### DATA TO USE
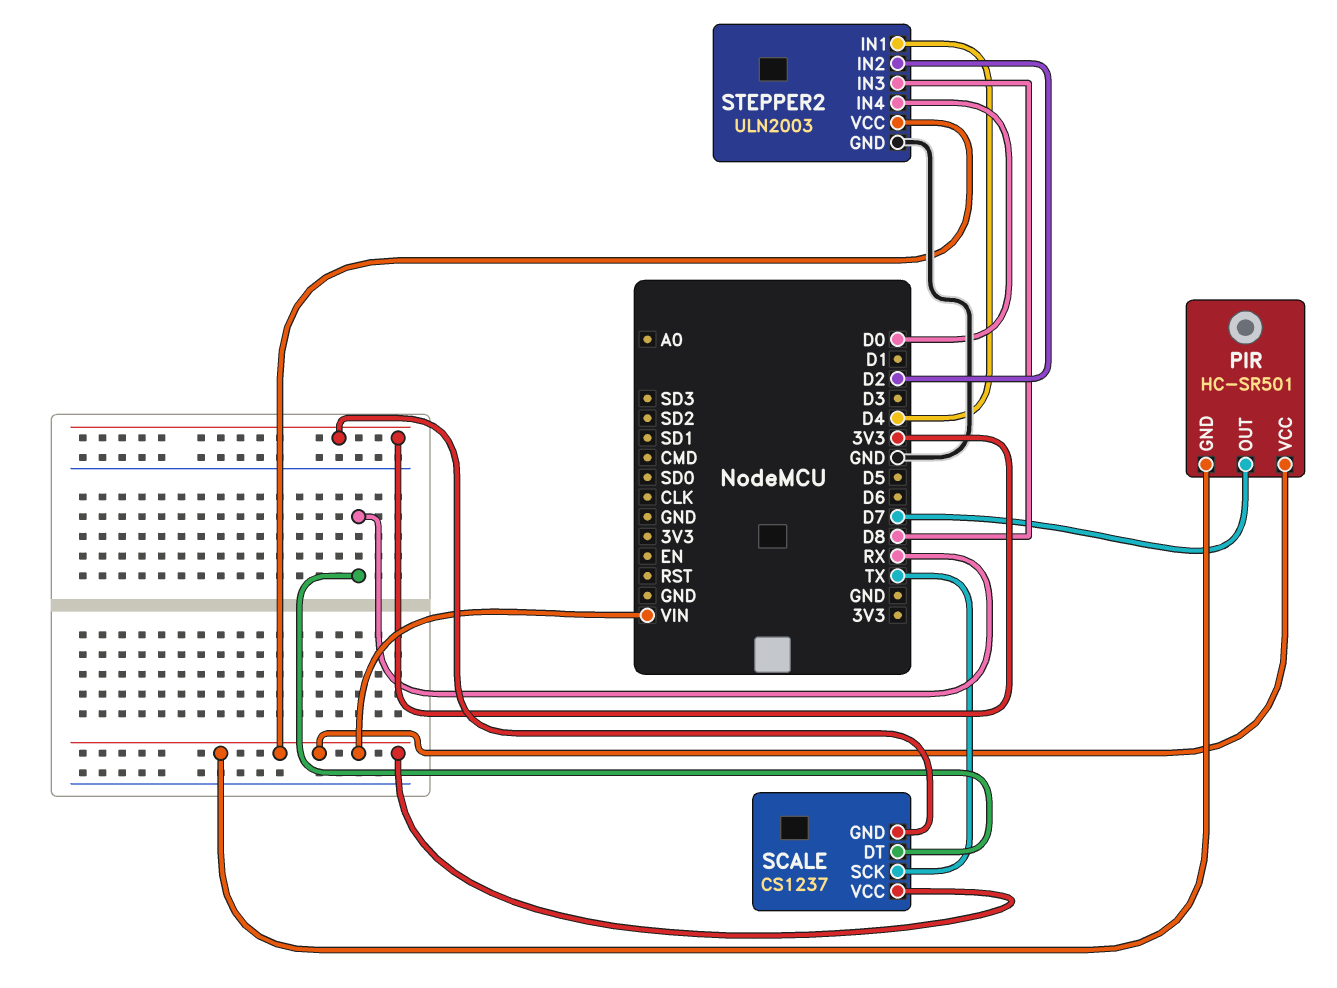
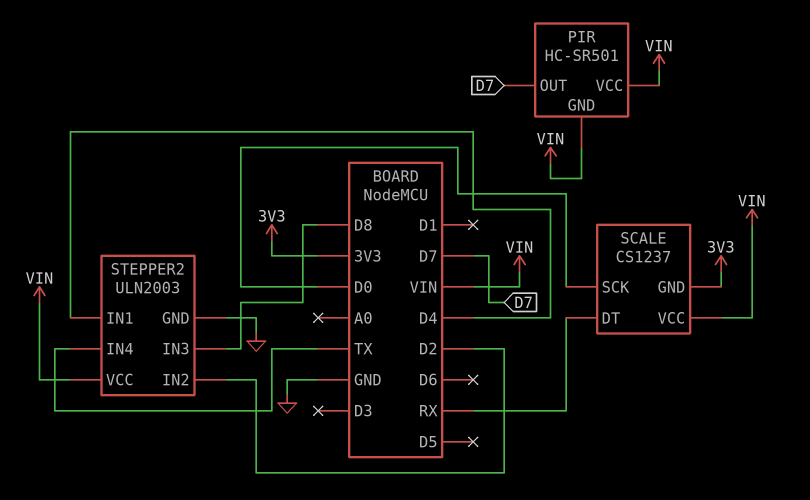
SCALE pin SCK: TX -> D0
STEPPER2 pin IN4: D0 -> TX

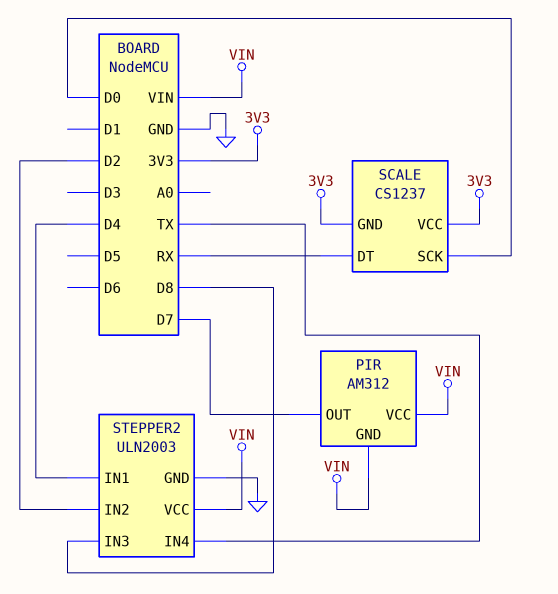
PIR: HC-SR501 -> AM312
SCALE pin VCC: VIN -> 3V3

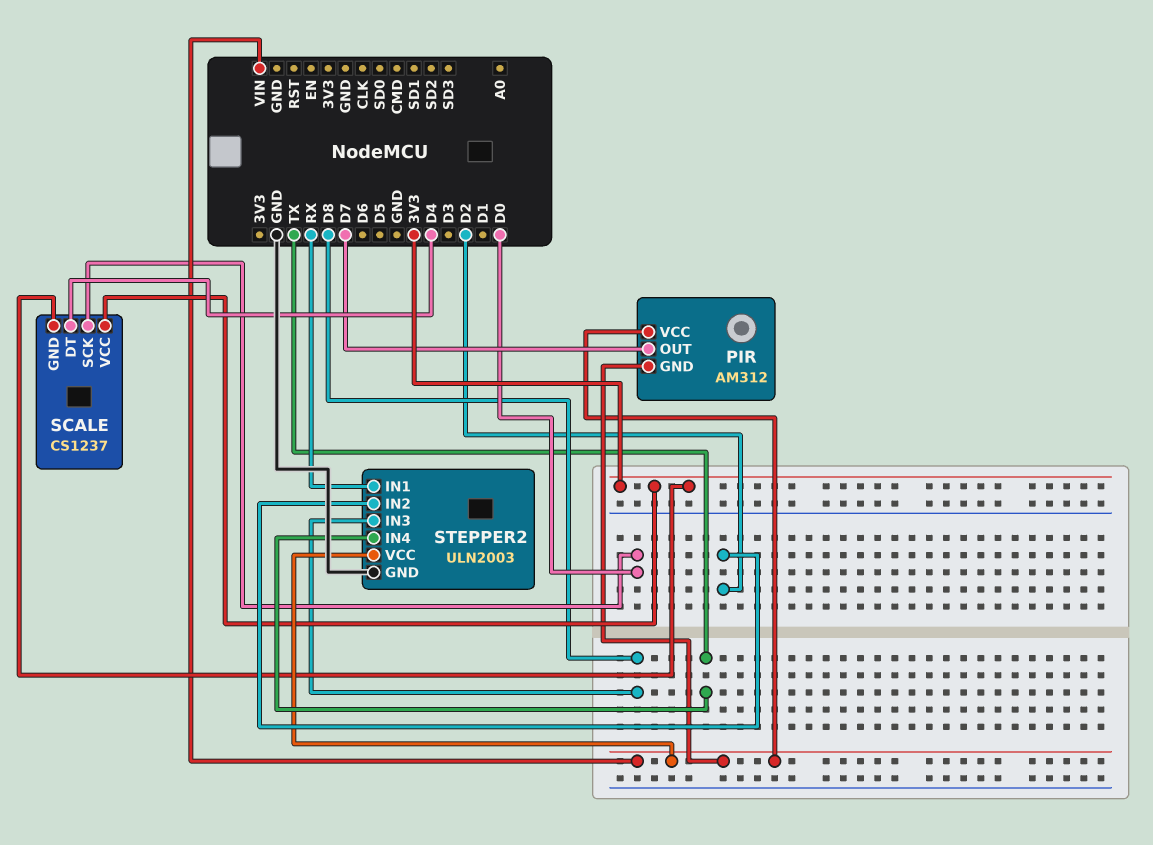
SCALE pin DT: RX -> D4
STEPPER2 pin IN1: D4 -> RX

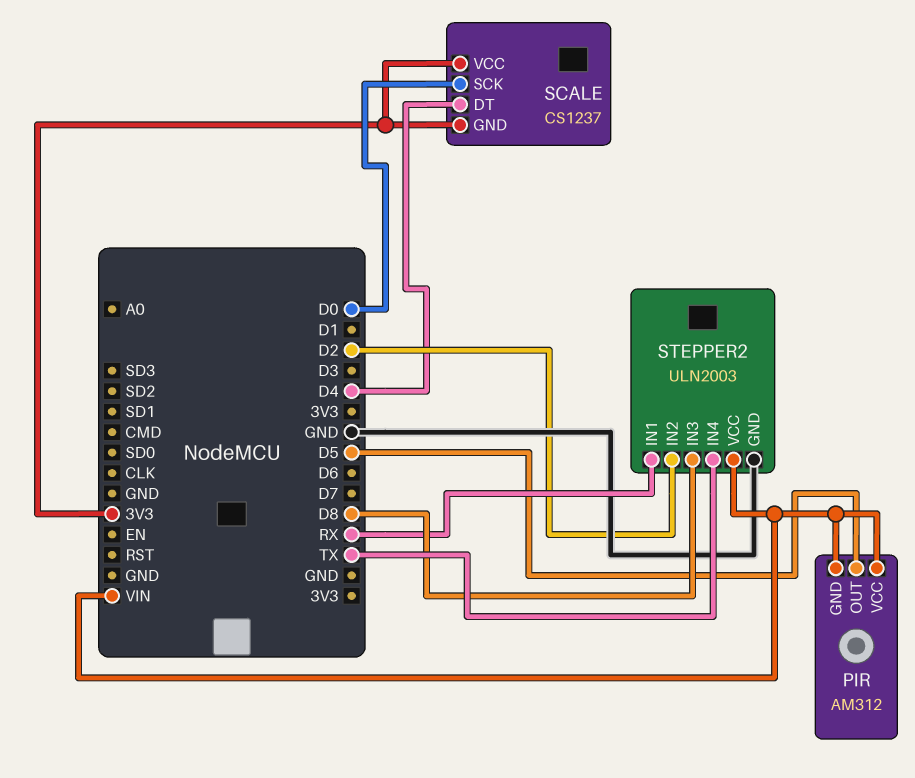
PIR pin OUT: D7 -> D5

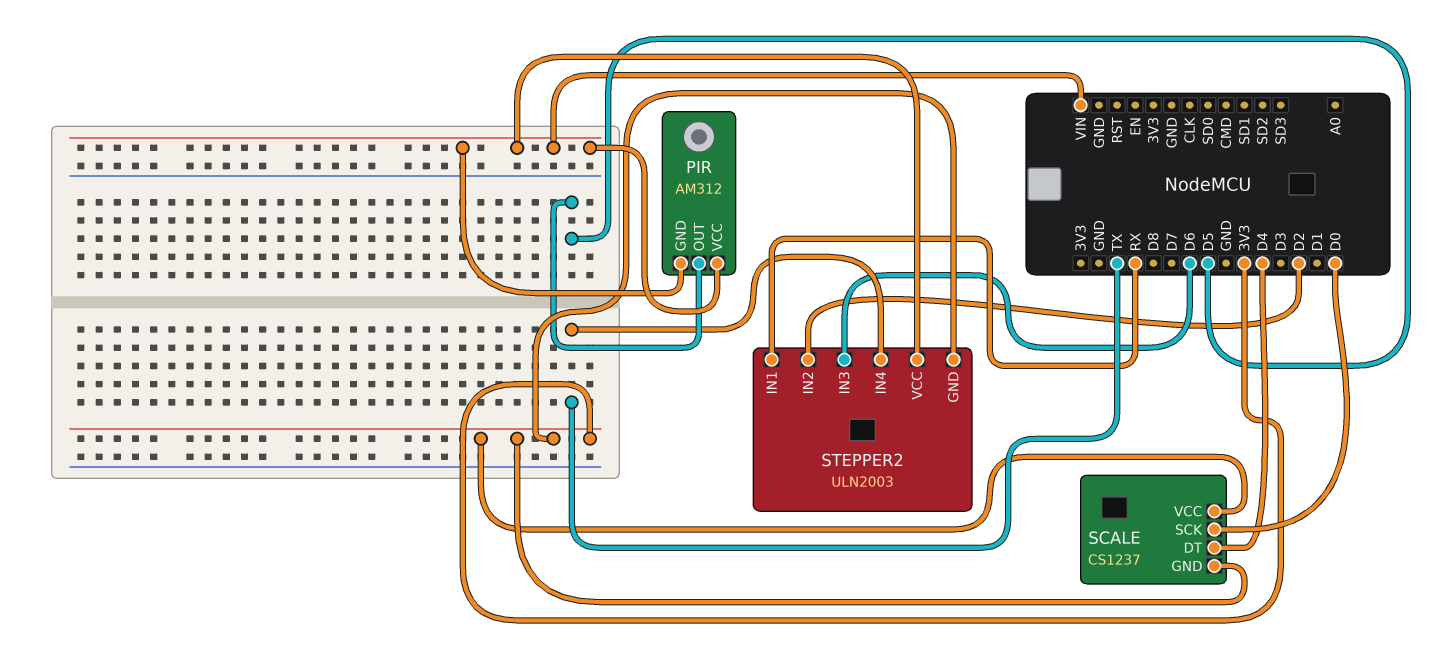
STEPPER2 pin GND: GND -> 3V3
STEPPER2 pin IN3: D8 -> D6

### WHAT TO PRODUCE
What the answer must hold: all the data above, given again exactly, without pictures.

### WORKED SOLUTION
SCALE pin SCK: TX -> D0
STEPPER2 pin IN4: D0 -> TX

PIR: HC-SR501 -> AM312
SCALE pin VCC: VIN -> 3V3

SCALE pin DT: RX -> D4
STEPPER2 pin IN1: D4 -> RX

PIR pin OUT: D7 -> D5

STEPPER2 pin GND: GND -> 3V3
STEPPER2 pin IN3: D8 -> D6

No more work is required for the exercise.